» **Given records**:
━━━━
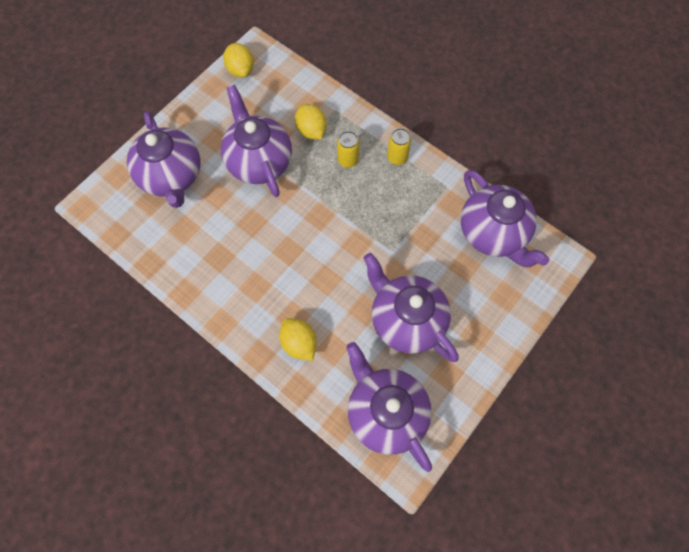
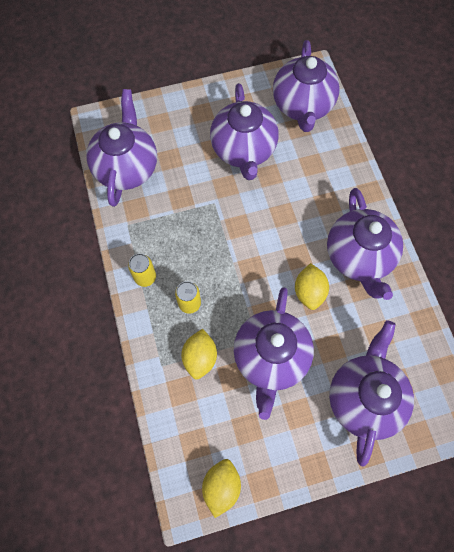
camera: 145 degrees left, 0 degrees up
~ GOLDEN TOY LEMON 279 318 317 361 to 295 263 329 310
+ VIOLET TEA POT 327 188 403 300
━━━━
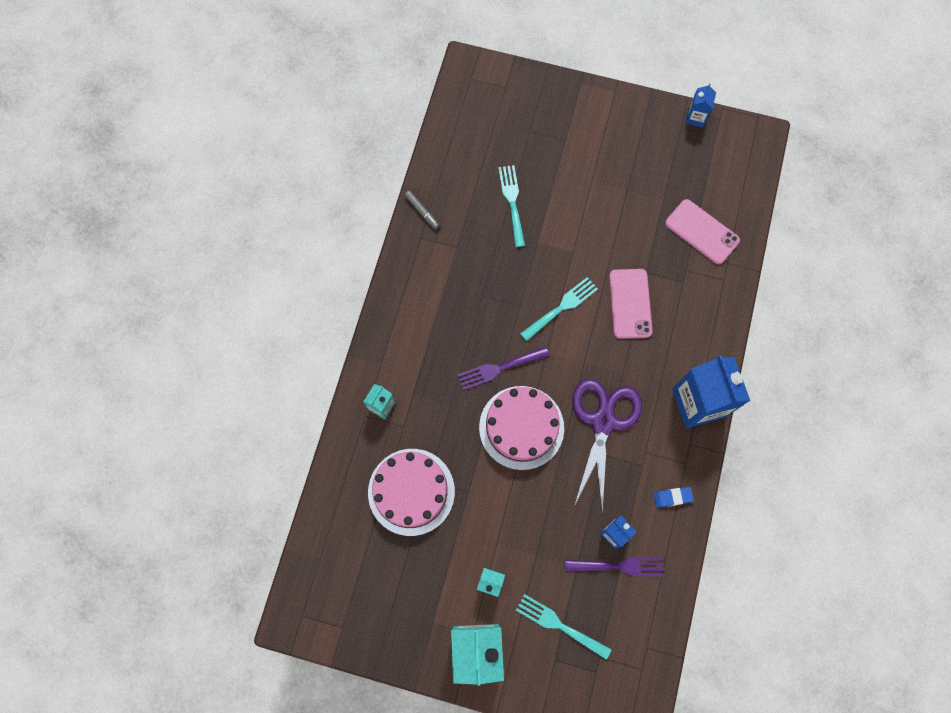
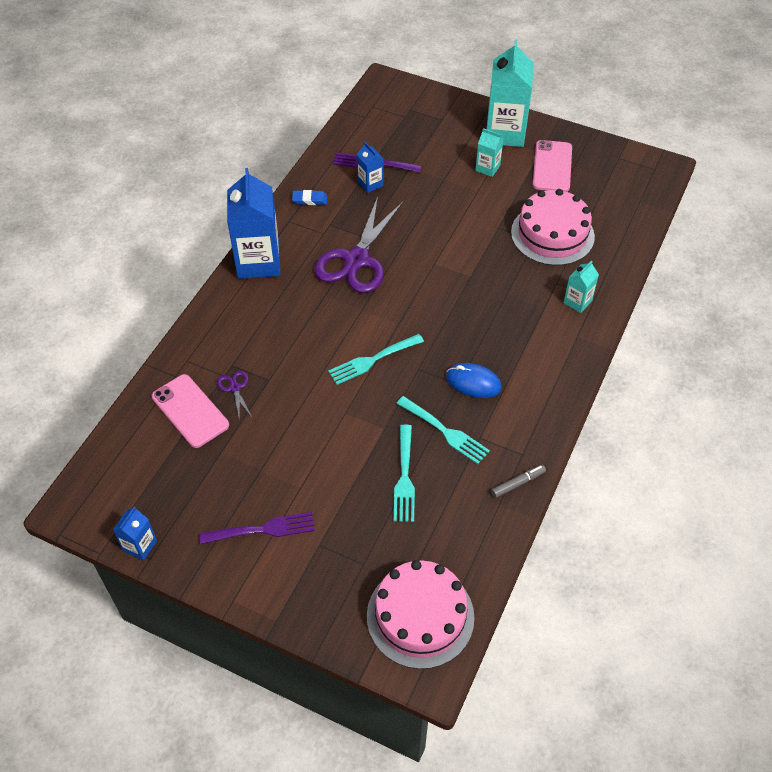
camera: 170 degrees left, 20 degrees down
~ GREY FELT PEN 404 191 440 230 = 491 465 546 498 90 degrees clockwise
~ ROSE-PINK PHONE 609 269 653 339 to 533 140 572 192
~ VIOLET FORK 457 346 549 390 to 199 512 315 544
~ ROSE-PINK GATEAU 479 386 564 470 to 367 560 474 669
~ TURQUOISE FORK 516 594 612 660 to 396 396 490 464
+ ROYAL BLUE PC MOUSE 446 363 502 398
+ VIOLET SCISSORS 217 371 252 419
━━━━
» **To do**: Write out only the lines that run from the line containing "560 474 669" through the line containing "371 252 419", both included, exactly as they appear above.

» **Solution for this problem**:
~ ROSE-PINK GATEAU 479 386 564 470 to 367 560 474 669
~ TURQUOISE FORK 516 594 612 660 to 396 396 490 464
+ ROYAL BLUE PC MOUSE 446 363 502 398
+ VIOLET SCISSORS 217 371 252 419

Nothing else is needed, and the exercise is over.